=== Task prompt ===
Among the records below, find each line containing the word "turquoise" and copy it.

===== Information given

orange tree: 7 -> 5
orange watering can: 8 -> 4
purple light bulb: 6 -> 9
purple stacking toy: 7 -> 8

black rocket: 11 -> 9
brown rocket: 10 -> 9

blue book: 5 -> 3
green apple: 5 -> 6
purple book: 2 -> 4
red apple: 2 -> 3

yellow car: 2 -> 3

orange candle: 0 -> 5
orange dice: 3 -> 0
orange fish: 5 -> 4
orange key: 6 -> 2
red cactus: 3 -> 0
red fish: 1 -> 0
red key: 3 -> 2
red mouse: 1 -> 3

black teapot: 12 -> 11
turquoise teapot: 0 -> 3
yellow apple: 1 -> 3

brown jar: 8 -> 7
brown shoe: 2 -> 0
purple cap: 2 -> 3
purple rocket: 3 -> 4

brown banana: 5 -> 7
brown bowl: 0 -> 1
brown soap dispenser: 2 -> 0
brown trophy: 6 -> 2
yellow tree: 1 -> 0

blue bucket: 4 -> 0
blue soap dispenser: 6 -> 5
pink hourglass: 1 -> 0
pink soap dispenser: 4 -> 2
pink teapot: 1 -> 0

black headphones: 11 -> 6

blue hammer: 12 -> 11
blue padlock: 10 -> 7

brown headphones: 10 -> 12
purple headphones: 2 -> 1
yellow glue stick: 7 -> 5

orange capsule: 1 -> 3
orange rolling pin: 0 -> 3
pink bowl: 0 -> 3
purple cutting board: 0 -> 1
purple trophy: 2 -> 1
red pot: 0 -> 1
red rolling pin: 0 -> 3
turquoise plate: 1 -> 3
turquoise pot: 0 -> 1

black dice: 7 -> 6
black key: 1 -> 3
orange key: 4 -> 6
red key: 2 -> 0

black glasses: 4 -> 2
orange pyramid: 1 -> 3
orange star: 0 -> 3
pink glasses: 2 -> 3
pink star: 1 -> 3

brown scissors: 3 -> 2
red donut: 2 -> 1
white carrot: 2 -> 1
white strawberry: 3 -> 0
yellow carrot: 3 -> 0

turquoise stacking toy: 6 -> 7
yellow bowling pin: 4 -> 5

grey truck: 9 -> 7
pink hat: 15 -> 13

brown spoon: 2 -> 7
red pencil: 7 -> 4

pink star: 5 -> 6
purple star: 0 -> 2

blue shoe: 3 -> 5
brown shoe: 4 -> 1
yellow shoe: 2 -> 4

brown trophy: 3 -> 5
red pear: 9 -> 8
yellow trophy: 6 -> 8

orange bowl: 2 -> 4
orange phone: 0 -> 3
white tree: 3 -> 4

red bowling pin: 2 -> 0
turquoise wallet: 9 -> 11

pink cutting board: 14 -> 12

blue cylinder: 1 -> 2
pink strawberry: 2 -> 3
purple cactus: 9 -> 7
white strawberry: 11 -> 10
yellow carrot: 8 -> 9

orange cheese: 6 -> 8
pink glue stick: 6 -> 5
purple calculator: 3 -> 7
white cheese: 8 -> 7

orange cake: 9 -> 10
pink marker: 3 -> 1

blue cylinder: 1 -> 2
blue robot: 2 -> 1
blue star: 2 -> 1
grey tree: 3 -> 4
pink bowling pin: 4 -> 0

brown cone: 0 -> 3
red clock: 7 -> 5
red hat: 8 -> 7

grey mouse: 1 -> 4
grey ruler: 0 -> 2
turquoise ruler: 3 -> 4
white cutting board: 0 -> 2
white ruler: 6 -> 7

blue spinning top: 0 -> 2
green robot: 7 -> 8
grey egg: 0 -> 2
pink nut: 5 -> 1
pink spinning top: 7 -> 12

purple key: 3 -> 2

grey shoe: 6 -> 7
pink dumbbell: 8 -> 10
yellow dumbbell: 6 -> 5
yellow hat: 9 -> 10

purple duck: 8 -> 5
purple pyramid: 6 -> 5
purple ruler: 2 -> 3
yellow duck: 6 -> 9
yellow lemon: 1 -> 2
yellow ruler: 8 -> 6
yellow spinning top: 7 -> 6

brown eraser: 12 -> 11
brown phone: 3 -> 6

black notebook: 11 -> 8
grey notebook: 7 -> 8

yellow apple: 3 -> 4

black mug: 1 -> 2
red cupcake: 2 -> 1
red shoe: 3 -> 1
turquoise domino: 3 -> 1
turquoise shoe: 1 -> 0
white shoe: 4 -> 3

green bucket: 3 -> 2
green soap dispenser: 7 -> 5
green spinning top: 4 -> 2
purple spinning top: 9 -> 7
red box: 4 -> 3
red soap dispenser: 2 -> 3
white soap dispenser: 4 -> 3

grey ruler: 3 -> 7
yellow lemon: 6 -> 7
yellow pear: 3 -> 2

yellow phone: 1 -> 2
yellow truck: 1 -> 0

==========

=== Problem solution ===
turquoise teapot: 0 -> 3
turquoise plate: 1 -> 3
turquoise pot: 0 -> 1
turquoise stacking toy: 6 -> 7
turquoise wallet: 9 -> 11
turquoise ruler: 3 -> 4
turquoise domino: 3 -> 1
turquoise shoe: 1 -> 0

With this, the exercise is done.